• TRY IT
Which lines of the records contain "orange"? Collect every one of them.
════
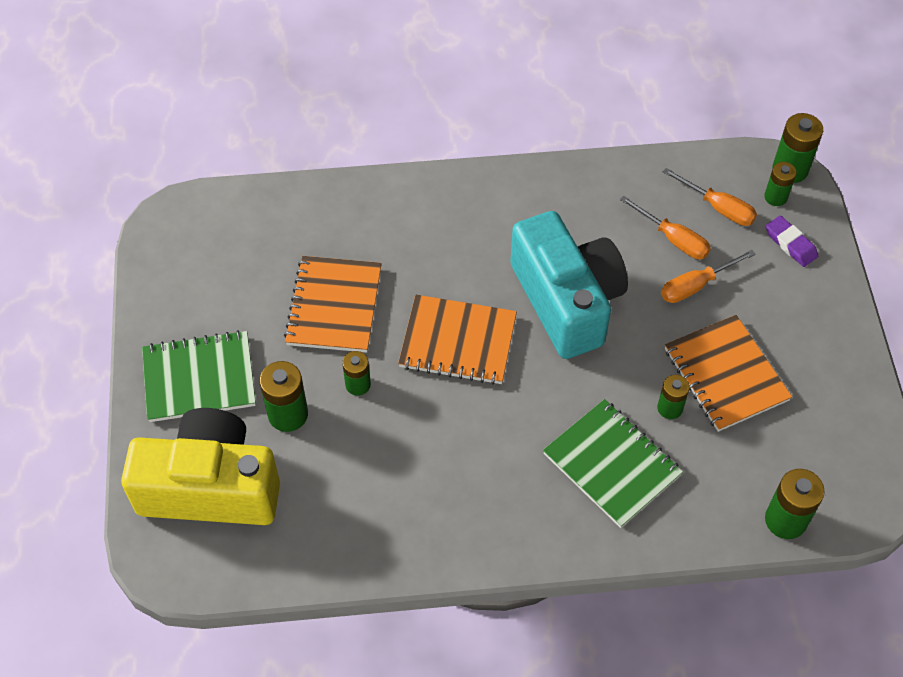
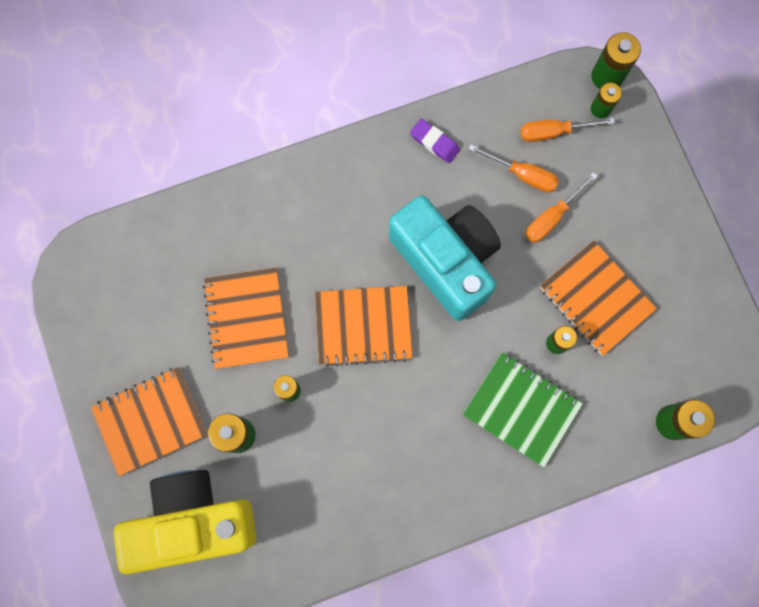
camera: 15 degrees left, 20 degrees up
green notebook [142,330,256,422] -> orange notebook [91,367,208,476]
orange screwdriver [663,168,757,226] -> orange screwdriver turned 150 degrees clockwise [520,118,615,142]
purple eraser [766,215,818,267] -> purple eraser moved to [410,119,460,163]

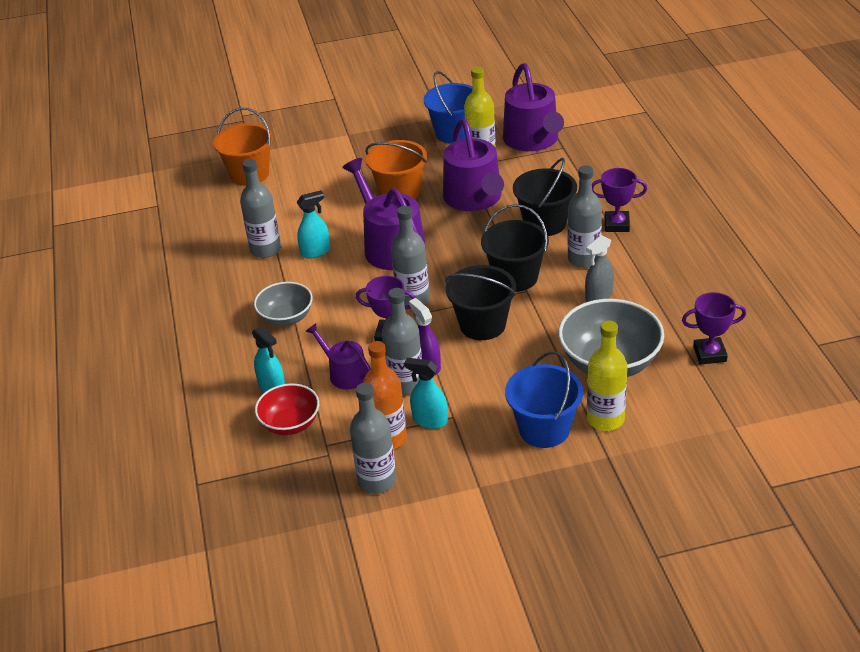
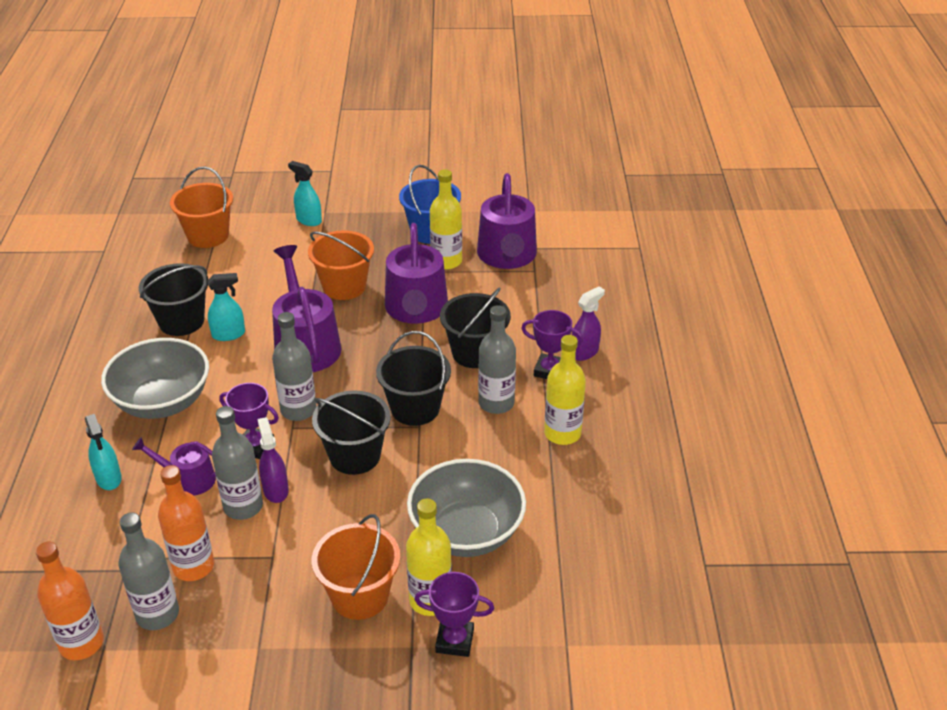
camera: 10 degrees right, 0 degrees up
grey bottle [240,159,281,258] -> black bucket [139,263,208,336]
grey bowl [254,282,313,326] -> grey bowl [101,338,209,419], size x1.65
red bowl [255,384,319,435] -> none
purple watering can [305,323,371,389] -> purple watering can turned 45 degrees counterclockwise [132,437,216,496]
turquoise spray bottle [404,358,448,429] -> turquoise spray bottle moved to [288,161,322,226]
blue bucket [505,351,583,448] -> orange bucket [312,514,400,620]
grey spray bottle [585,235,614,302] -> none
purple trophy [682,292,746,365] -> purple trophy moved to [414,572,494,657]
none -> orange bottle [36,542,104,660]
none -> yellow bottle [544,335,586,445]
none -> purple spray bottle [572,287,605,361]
════
• SOLUTION FOR THIS TASK
green notebook [142,330,256,422] -> orange notebook [91,367,208,476]
orange screwdriver [663,168,757,226] -> orange screwdriver turned 150 degrees clockwise [520,118,615,142]
blue bucket [505,351,583,448] -> orange bucket [312,514,400,620]
none -> orange bottle [36,542,104,660]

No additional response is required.